Select each line in the records below that contains the word "treble", matching case exactly, and copy those lines out.

— Stored data entries —
┄┄┄┄┄┄┄┄┄┄

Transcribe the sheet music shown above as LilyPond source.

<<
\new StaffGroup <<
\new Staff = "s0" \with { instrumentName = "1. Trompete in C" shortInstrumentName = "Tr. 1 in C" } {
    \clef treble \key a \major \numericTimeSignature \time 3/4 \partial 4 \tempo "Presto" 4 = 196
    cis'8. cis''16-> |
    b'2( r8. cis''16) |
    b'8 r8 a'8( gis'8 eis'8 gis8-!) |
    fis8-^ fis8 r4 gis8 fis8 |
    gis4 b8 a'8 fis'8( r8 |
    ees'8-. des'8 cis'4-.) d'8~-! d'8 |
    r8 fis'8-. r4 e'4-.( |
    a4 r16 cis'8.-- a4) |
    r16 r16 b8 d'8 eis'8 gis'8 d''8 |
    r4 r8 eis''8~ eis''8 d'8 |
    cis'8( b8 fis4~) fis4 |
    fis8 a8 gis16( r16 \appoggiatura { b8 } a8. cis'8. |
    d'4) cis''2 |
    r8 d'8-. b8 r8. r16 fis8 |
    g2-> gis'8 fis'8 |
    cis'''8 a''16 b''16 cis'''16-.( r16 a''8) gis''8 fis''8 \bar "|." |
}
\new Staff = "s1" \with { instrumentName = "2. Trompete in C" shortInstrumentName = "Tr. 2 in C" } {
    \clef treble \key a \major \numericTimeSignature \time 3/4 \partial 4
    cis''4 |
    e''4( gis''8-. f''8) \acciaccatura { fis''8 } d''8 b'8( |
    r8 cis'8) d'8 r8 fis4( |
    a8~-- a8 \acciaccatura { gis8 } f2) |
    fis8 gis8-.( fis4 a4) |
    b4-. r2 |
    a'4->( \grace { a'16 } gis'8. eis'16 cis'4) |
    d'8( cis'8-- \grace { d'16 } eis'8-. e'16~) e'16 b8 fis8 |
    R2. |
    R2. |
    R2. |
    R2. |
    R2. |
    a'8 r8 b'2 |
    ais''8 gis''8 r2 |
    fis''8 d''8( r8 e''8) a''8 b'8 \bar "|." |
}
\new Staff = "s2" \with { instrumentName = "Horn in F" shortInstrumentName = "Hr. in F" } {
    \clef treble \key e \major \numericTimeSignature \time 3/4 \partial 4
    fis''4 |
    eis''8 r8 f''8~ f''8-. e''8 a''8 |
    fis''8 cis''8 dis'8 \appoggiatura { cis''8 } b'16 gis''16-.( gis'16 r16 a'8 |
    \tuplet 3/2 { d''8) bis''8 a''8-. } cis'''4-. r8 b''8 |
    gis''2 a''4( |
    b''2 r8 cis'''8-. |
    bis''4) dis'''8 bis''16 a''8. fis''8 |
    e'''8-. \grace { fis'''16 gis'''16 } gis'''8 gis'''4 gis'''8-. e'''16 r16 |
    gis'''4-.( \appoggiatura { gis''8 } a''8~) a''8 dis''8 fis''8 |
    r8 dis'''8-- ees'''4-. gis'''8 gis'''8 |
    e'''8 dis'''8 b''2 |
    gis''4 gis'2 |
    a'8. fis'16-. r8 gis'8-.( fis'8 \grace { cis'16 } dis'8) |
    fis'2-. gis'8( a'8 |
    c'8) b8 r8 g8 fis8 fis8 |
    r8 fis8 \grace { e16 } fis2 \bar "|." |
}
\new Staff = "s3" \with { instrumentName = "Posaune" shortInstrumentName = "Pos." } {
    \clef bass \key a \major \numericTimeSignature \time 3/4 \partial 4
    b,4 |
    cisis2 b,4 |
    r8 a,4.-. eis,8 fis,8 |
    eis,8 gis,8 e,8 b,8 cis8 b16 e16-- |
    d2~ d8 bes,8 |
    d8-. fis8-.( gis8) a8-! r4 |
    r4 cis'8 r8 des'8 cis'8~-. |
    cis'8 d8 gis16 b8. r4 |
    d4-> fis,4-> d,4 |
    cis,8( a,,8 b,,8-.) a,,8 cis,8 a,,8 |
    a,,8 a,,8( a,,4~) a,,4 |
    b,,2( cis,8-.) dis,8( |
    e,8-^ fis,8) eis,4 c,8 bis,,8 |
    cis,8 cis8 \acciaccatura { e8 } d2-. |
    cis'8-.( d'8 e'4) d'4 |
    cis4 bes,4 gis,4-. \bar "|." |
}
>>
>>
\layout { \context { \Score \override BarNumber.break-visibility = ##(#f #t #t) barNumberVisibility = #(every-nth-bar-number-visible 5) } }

┄┄┄┄┄┄┄┄┄┄

— Exercise output —
    \clef treble \key a \major \numericTimeSignature \time 3/4 \partial 4 \tempo "Presto" 4 = 196
    \clef treble \key a \major \numericTimeSignature \time 3/4 \partial 4
    \clef treble \key e \major \numericTimeSignature \time 3/4 \partial 4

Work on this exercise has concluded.